• _DIRECTIONS FOR THIS TASK_:
Records follow. Print exactly the lines from the one that has "(388, 282) = (336, 161): none" through the one that has "(380, 326) = (344, 134): red", inclusive, and omit the pictures.

(Object correspondence data)
------------------------------------
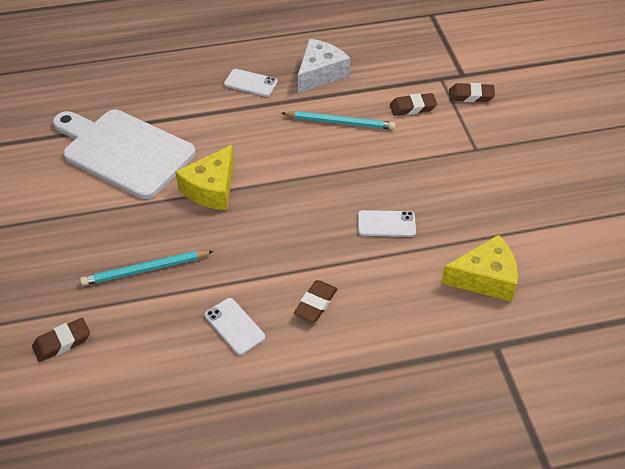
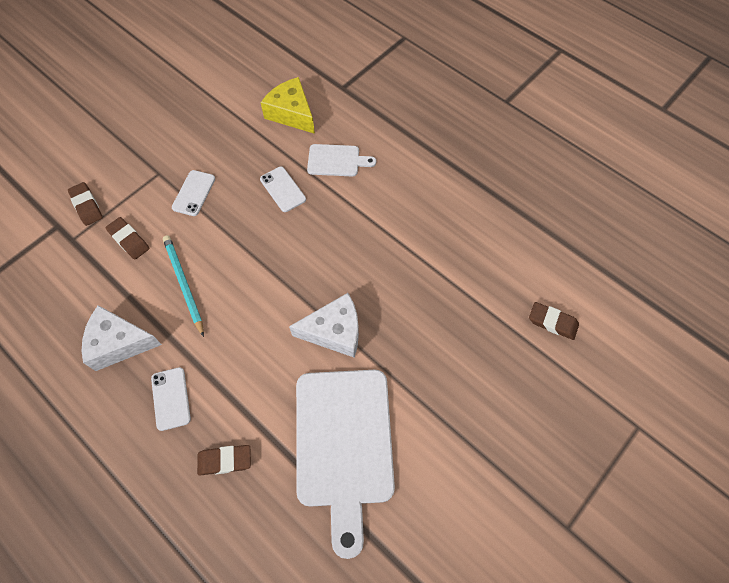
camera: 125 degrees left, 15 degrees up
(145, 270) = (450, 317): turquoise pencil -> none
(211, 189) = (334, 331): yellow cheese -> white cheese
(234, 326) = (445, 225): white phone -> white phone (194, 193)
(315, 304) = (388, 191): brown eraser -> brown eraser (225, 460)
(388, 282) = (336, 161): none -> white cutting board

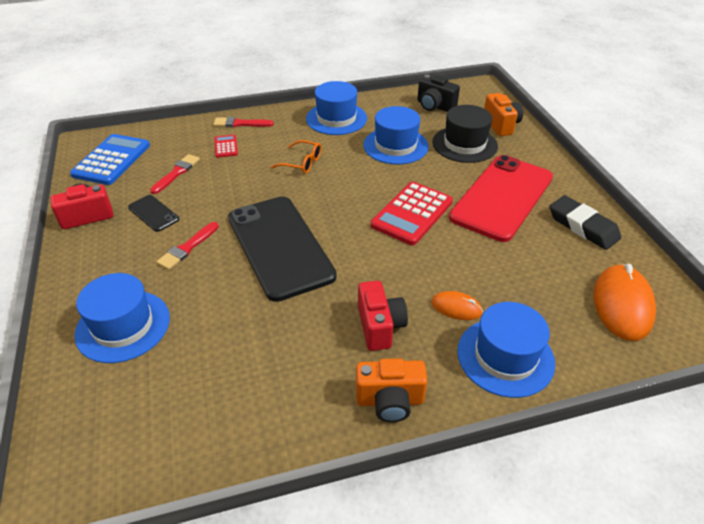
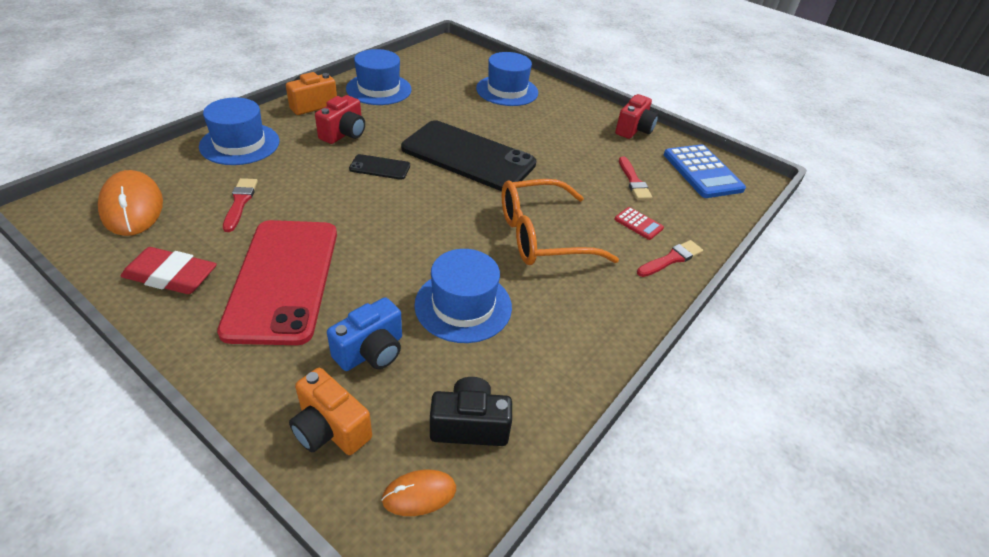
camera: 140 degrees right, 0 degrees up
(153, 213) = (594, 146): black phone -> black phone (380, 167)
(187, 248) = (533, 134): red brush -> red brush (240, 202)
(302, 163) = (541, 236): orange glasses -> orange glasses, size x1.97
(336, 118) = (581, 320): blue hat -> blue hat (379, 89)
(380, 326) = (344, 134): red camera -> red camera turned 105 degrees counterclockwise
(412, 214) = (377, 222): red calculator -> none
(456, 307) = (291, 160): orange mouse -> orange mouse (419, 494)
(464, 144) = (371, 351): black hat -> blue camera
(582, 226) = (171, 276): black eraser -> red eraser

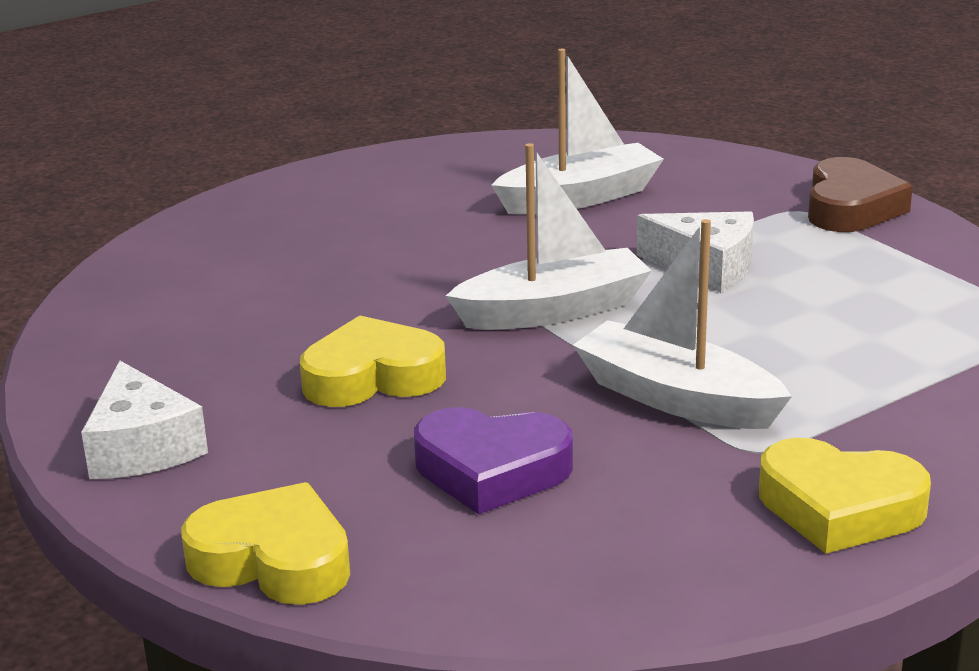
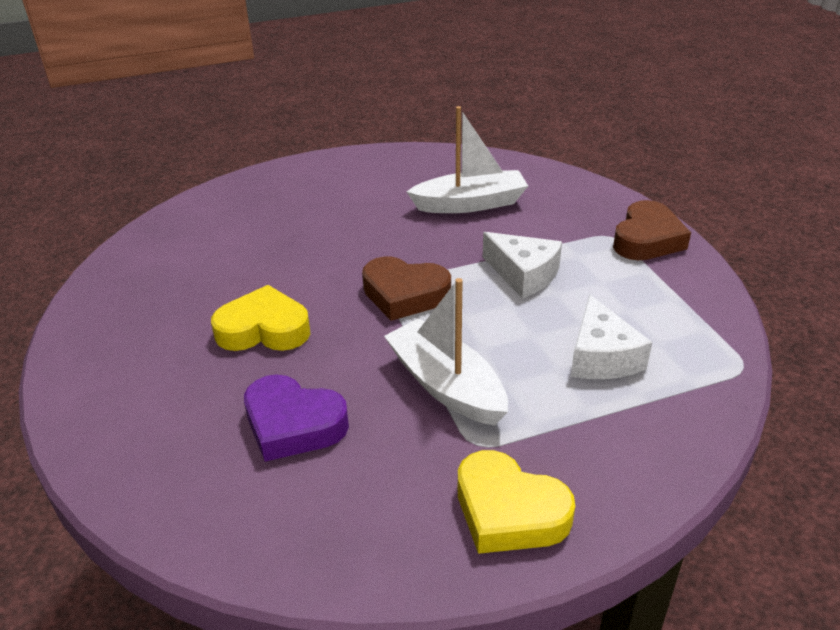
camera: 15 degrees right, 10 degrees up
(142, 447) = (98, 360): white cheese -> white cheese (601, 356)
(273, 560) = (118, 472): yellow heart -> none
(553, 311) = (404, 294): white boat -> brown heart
------------------------------------
• _RESULT FOR THIS TASK_:
(388, 282) = (336, 161): none -> white cutting board

camera: 140 degrees right, 0 degrees up
(153, 213) = (594, 146): black phone -> black phone (380, 167)
(187, 248) = (533, 134): red brush -> red brush (240, 202)
(302, 163) = (541, 236): orange glasses -> orange glasses, size x1.97
(336, 118) = (581, 320): blue hat -> blue hat (379, 89)
(380, 326) = (344, 134): red camera -> red camera turned 105 degrees counterclockwise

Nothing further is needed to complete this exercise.